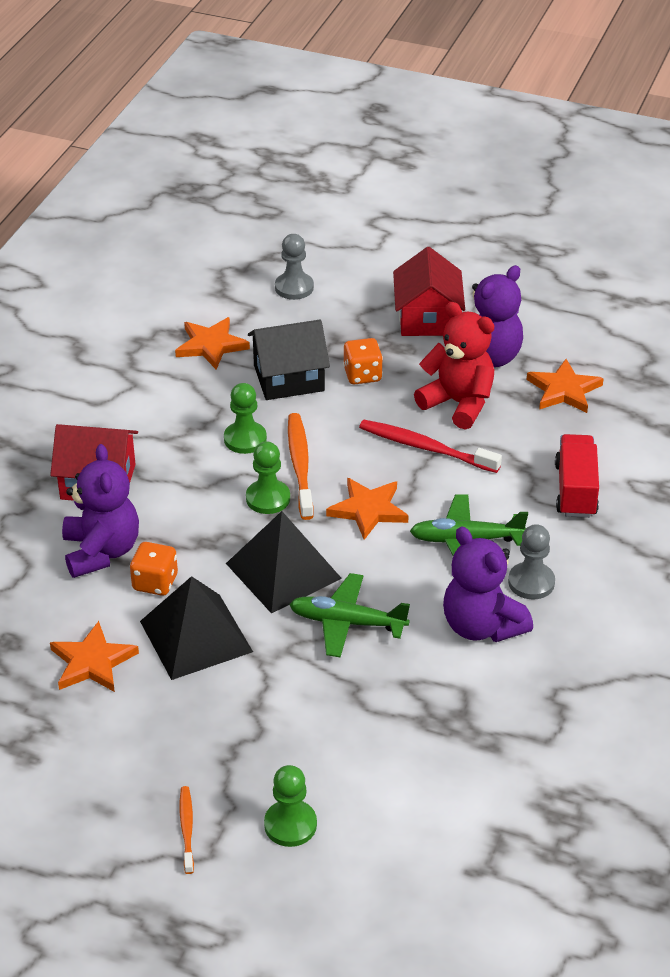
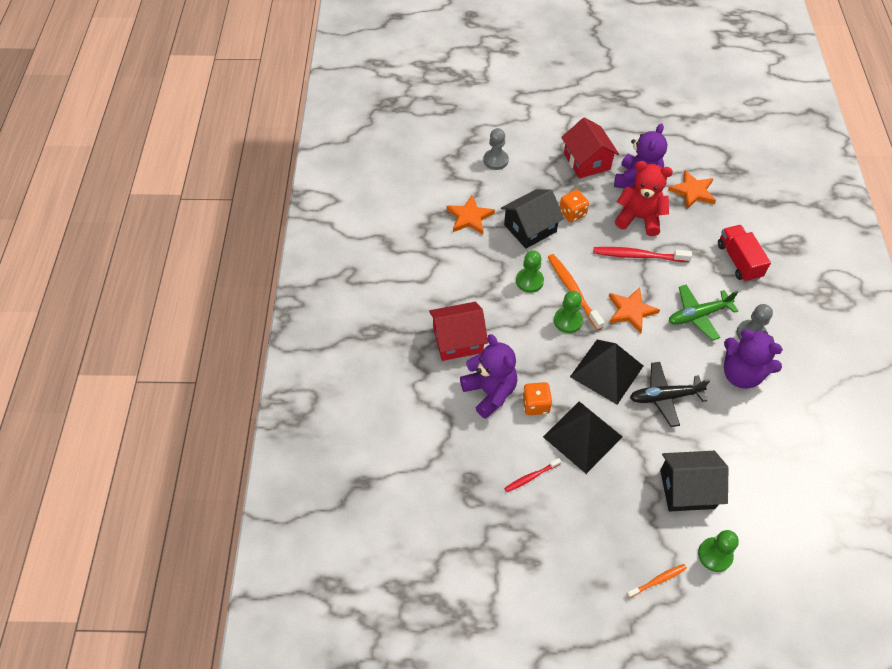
camera: 20 degrees left, 15 degrees up
(92, 662) = (531, 477): orange star -> red toothbrush
(187, 829) = (657, 580): orange toothbrush -> orange toothbrush turned 90 degrees clockwise
(304, 738) = (687, 489): none -> black house
(347, 623) = (664, 397): green plane -> black plane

# INSTRUCTIONS FOR THE TASK:
Please copy the data above exactly, omitting the pictures.

# PROBLEM SOLUTION:
camera: 20 degrees left, 15 degrees up
(92, 662) = (531, 477): orange star -> red toothbrush
(187, 829) = (657, 580): orange toothbrush -> orange toothbrush turned 90 degrees clockwise
(304, 738) = (687, 489): none -> black house
(347, 623) = (664, 397): green plane -> black plane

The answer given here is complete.